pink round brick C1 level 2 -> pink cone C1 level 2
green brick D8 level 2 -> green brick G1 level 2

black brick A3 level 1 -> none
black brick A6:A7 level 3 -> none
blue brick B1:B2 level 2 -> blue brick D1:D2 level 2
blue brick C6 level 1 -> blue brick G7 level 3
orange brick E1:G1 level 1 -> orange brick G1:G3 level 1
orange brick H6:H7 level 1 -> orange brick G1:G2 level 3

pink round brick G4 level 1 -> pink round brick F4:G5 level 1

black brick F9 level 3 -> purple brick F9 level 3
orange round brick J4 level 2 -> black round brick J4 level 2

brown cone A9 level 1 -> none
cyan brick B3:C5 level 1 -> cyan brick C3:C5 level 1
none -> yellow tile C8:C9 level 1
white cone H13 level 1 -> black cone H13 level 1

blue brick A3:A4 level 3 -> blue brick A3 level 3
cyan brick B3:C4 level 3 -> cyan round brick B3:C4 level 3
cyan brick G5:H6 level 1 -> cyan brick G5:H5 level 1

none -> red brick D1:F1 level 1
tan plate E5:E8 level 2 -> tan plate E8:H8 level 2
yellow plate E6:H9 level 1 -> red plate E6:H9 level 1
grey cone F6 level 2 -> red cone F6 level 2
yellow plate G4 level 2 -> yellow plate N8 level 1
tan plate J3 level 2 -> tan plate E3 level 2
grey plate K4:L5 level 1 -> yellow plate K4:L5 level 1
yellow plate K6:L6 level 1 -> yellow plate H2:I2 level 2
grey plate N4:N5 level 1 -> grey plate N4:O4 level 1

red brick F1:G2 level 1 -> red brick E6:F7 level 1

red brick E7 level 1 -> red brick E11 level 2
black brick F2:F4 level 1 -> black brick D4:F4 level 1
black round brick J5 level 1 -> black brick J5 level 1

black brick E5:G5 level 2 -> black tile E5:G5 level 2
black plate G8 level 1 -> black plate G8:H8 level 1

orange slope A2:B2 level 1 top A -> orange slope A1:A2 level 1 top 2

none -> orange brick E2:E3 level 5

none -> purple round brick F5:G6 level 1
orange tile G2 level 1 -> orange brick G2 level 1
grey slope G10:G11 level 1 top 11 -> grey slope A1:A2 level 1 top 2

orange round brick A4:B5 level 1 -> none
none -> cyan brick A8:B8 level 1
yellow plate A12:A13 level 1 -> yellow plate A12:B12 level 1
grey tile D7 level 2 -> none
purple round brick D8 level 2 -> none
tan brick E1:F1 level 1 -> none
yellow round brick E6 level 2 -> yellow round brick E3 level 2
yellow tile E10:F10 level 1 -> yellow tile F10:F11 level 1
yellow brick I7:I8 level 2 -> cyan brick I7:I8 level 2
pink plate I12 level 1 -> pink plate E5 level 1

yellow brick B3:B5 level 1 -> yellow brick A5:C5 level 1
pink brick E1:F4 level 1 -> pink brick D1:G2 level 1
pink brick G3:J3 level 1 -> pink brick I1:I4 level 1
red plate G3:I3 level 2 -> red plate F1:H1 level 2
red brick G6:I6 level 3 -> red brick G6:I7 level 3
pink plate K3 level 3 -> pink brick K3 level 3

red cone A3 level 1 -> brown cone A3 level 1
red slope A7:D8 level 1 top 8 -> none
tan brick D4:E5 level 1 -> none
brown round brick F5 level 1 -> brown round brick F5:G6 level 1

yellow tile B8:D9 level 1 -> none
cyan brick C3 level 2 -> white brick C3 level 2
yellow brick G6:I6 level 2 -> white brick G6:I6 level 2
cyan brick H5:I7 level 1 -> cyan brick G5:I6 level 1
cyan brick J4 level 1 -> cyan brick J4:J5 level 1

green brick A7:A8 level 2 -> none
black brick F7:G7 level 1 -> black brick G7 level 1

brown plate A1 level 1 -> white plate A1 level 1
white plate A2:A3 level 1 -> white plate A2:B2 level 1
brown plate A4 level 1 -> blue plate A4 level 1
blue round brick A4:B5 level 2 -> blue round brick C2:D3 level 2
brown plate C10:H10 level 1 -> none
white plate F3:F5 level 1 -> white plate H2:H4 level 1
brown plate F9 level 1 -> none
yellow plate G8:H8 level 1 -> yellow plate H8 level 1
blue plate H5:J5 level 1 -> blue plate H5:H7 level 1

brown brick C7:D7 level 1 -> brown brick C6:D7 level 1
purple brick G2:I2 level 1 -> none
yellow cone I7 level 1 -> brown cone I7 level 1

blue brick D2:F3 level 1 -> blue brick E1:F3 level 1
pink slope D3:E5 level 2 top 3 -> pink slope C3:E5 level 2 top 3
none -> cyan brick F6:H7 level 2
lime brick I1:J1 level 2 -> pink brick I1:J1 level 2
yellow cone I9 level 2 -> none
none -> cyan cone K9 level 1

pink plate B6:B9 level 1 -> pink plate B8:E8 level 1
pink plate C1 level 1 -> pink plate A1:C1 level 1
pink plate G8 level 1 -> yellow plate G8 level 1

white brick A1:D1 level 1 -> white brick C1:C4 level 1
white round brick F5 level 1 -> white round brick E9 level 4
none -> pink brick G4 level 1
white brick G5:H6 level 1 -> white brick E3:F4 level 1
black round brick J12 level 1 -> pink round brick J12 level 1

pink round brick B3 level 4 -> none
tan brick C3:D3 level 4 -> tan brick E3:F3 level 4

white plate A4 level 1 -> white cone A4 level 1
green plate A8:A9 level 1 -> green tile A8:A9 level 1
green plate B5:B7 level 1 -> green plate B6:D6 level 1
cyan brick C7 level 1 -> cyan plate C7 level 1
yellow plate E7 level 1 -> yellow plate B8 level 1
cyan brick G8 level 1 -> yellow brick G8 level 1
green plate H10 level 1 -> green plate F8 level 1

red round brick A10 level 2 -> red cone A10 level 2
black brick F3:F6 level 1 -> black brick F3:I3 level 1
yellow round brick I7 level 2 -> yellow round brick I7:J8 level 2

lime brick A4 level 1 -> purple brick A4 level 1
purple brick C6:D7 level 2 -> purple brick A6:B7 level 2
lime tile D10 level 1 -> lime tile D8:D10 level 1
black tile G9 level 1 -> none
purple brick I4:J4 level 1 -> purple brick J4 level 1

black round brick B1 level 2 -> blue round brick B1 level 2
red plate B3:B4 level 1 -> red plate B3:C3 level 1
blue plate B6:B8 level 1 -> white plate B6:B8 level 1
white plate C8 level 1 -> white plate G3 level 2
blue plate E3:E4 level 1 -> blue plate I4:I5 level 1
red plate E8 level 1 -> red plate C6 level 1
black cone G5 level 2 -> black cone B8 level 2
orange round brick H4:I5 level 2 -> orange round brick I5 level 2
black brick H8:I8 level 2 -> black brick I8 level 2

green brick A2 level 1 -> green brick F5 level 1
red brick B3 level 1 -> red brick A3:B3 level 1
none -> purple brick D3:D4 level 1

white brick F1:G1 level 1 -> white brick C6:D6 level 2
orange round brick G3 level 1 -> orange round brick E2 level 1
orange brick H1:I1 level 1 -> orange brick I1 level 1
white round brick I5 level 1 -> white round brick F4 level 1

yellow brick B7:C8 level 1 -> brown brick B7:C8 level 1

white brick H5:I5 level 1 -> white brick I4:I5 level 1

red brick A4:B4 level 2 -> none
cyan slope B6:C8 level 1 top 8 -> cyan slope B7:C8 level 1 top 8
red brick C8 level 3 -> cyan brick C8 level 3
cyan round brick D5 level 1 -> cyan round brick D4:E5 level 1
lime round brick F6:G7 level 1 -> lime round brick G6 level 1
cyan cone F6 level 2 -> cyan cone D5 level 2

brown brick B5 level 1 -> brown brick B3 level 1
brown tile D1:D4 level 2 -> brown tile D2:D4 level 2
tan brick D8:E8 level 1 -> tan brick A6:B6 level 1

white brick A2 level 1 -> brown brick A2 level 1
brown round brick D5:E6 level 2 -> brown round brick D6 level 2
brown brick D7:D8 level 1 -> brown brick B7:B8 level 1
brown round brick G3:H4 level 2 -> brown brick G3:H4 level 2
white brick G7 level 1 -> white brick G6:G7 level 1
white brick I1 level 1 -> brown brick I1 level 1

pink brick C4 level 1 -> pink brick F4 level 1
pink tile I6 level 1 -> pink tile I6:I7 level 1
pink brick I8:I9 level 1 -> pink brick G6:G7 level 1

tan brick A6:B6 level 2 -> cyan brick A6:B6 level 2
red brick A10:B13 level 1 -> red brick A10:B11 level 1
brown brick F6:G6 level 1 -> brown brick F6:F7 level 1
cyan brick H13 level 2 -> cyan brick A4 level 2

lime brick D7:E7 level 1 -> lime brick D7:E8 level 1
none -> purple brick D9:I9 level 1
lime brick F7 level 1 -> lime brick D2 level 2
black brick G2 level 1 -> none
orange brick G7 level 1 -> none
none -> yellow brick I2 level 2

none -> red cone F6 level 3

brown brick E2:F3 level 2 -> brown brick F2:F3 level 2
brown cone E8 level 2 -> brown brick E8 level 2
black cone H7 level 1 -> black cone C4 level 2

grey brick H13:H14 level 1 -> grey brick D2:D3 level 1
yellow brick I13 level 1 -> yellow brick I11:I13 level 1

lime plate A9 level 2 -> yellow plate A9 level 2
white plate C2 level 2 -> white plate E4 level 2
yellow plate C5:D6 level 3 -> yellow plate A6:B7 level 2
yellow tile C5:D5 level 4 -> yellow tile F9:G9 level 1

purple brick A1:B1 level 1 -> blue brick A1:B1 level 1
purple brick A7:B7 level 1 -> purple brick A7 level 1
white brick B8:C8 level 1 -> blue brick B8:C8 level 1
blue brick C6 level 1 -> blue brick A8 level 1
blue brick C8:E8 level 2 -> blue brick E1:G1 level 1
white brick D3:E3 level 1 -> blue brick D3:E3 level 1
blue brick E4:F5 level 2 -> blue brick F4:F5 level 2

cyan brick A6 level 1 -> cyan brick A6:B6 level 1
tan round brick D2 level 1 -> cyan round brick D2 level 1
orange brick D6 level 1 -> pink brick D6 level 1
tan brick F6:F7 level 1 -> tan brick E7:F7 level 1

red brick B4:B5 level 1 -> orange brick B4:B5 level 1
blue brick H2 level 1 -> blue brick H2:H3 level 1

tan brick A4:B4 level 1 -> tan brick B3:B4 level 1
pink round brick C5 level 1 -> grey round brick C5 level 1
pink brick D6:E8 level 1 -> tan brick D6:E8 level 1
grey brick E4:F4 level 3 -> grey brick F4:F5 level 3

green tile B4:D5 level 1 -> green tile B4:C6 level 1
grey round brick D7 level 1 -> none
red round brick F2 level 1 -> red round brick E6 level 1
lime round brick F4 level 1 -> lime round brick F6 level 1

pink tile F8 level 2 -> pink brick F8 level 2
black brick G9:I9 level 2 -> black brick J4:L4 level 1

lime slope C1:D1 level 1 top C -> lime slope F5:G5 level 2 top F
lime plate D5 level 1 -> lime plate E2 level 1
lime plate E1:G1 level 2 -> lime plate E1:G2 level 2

TASK DESCRIPTION: Repeat exactly, please, each line from the beginning of the data through the line with "grey cone F6 level 2 -> red cone F6 level 2" in it, and only those lines.

RESULT OF THIS EXERCISE:
pink round brick C1 level 2 -> pink cone C1 level 2
green brick D8 level 2 -> green brick G1 level 2

black brick A3 level 1 -> none
black brick A6:A7 level 3 -> none
blue brick B1:B2 level 2 -> blue brick D1:D2 level 2
blue brick C6 level 1 -> blue brick G7 level 3
orange brick E1:G1 level 1 -> orange brick G1:G3 level 1
orange brick H6:H7 level 1 -> orange brick G1:G2 level 3

pink round brick G4 level 1 -> pink round brick F4:G5 level 1

black brick F9 level 3 -> purple brick F9 level 3
orange round brick J4 level 2 -> black round brick J4 level 2

brown cone A9 level 1 -> none
cyan brick B3:C5 level 1 -> cyan brick C3:C5 level 1
none -> yellow tile C8:C9 level 1
white cone H13 level 1 -> black cone H13 level 1

blue brick A3:A4 level 3 -> blue brick A3 level 3
cyan brick B3:C4 level 3 -> cyan round brick B3:C4 level 3
cyan brick G5:H6 level 1 -> cyan brick G5:H5 level 1

none -> red brick D1:F1 level 1
tan plate E5:E8 level 2 -> tan plate E8:H8 level 2
yellow plate E6:H9 level 1 -> red plate E6:H9 level 1
grey cone F6 level 2 -> red cone F6 level 2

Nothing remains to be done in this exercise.